What to work on =>
Your response should be every line from the entries that includes the string "none".

Source material =>
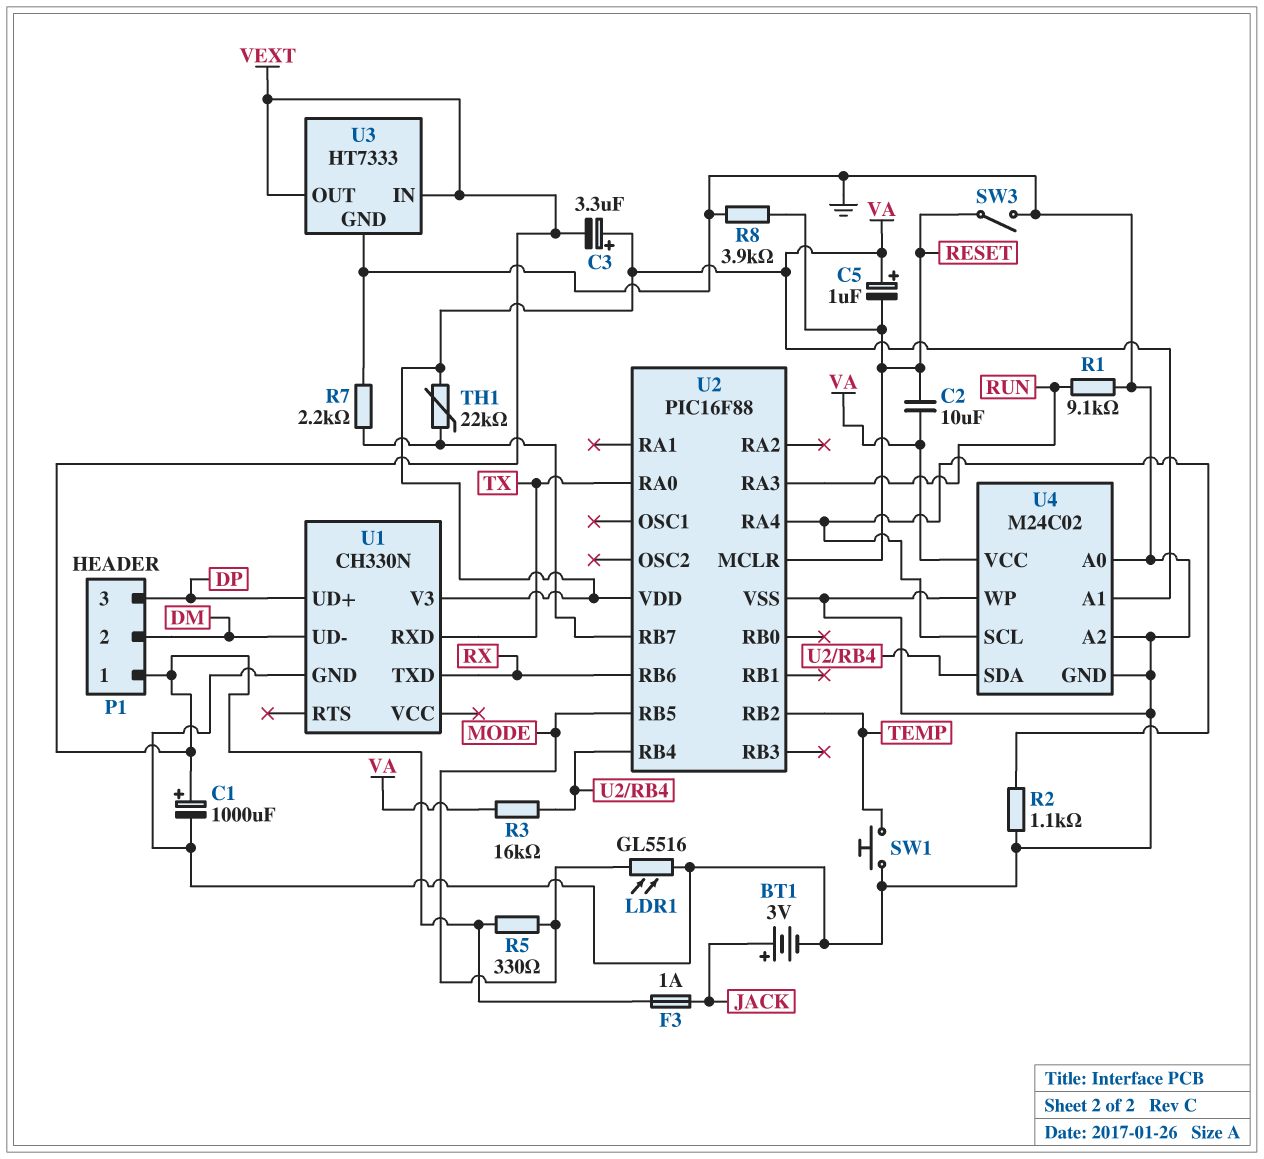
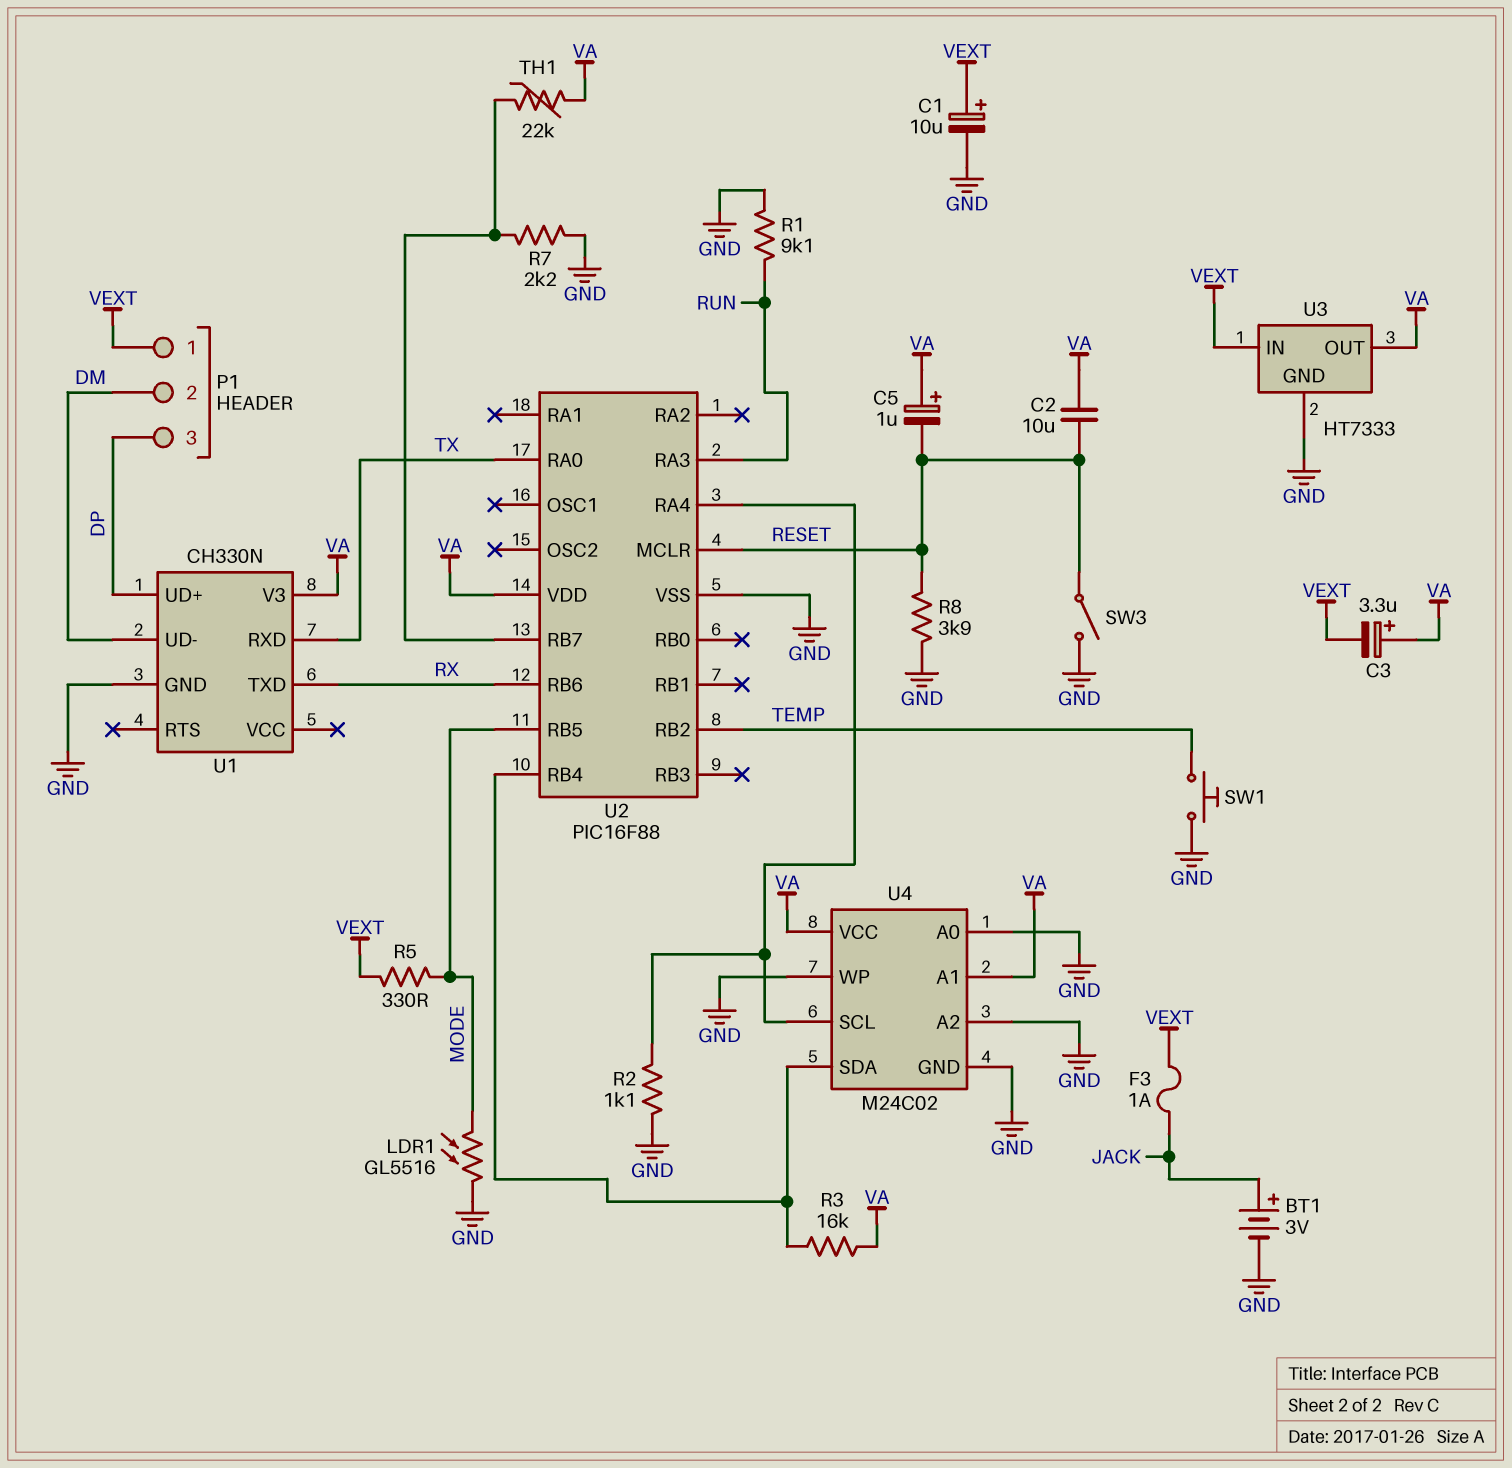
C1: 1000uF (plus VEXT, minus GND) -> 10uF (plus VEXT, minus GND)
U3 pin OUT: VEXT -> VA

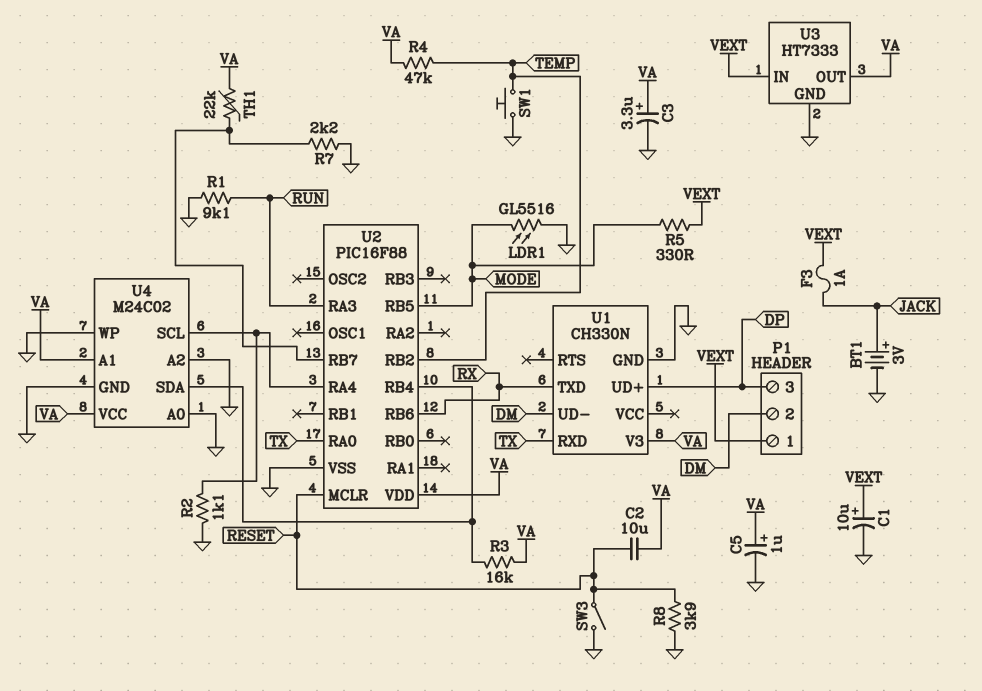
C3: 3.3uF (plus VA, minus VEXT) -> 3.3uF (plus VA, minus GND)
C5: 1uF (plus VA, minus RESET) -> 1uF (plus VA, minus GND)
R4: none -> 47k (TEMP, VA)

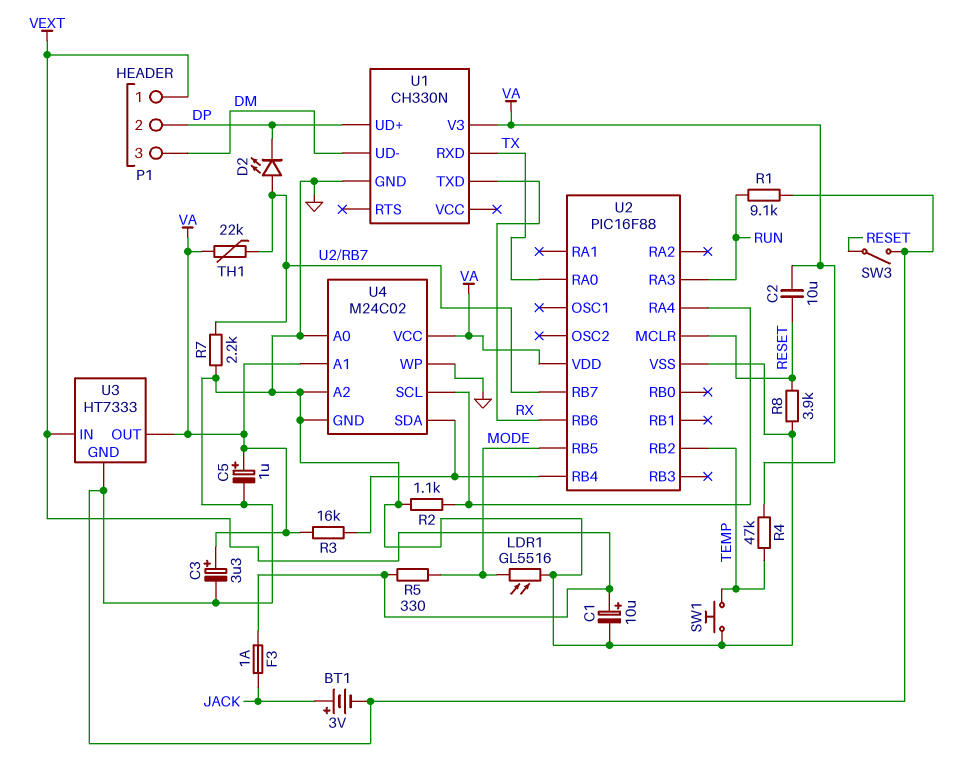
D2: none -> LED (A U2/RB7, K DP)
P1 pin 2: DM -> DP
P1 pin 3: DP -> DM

* * *

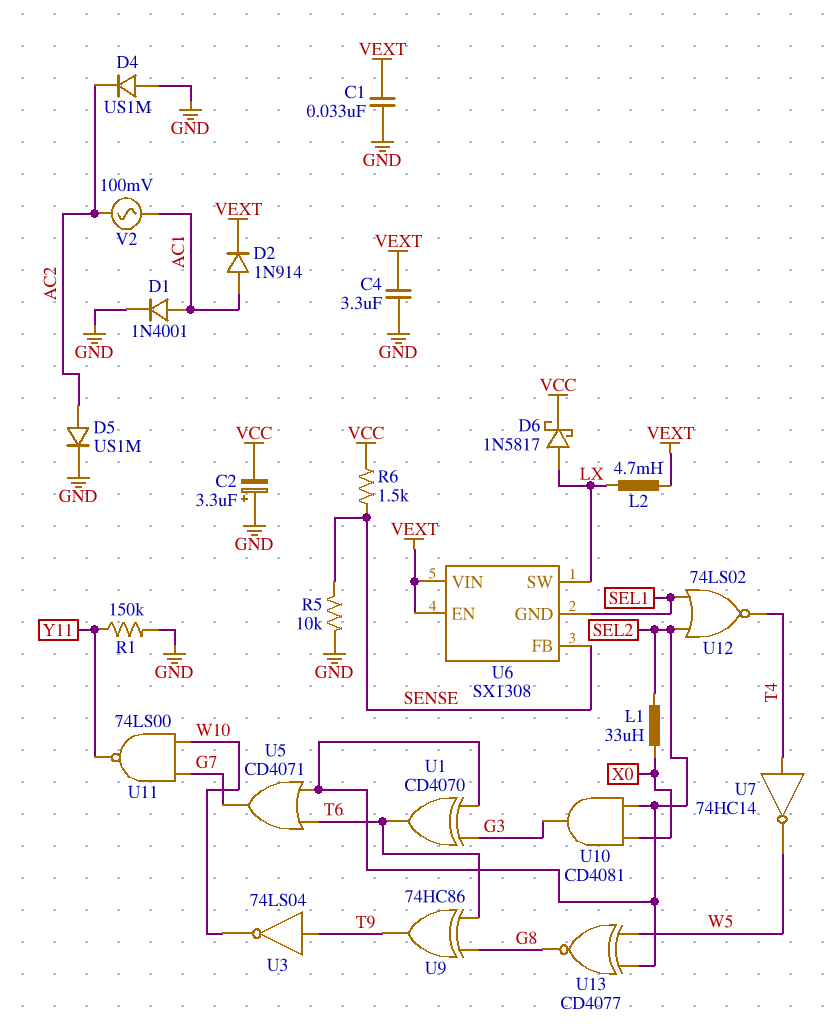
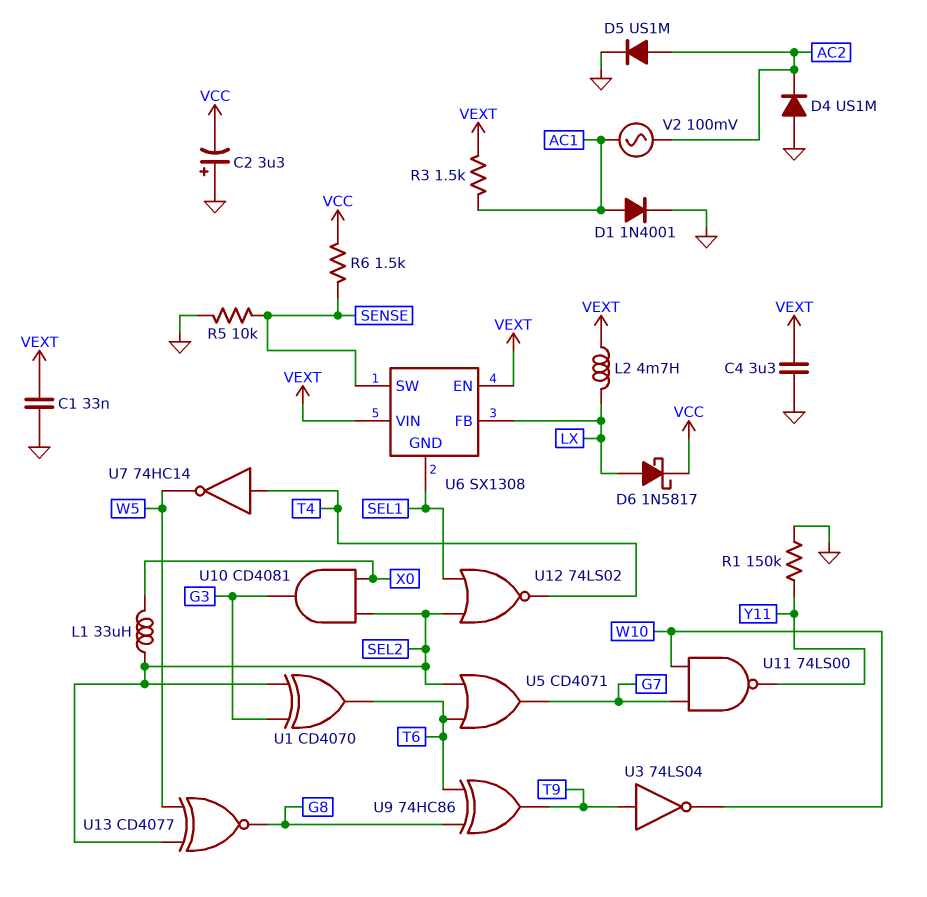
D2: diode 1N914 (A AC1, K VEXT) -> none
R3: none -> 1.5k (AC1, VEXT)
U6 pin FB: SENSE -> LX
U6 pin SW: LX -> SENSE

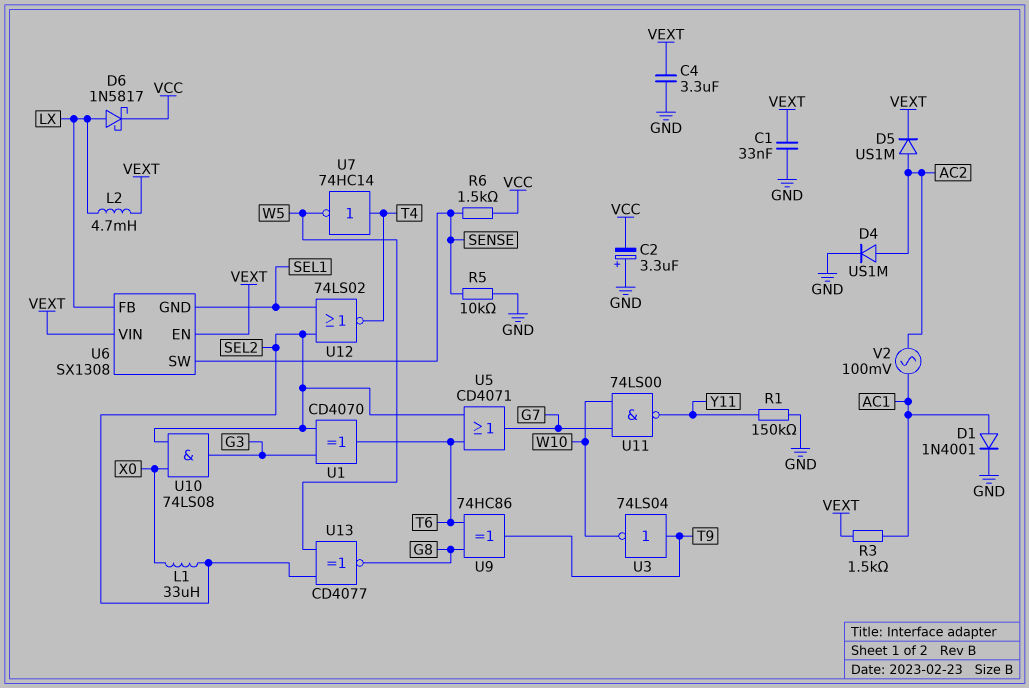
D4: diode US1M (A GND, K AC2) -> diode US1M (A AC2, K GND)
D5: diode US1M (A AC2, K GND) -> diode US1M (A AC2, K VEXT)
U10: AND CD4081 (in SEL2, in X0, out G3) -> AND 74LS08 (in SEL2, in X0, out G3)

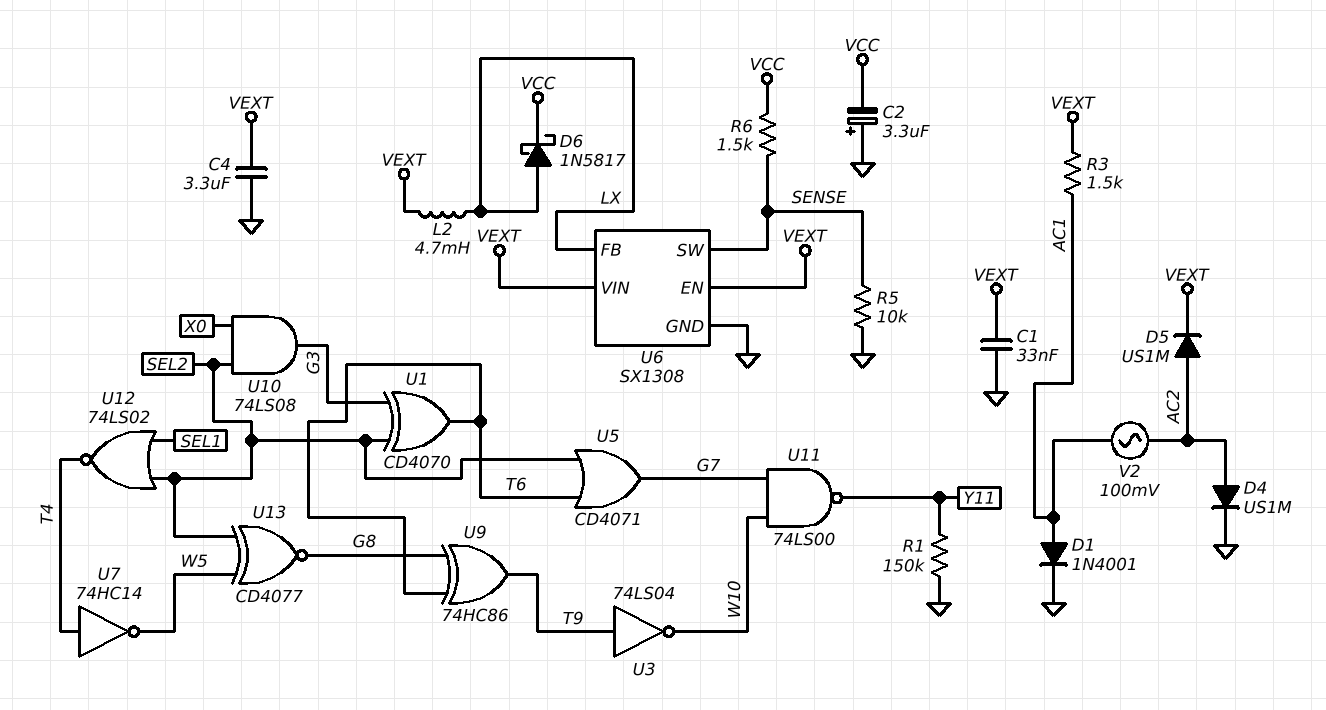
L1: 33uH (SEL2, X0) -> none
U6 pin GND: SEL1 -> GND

Written solution =>
R4: none -> 47k (TEMP, VA)
D2: none -> LED (A U2/RB7, K DP)
D2: diode 1N914 (A AC1, K VEXT) -> none
R3: none -> 1.5k (AC1, VEXT)
L1: 33uH (SEL2, X0) -> none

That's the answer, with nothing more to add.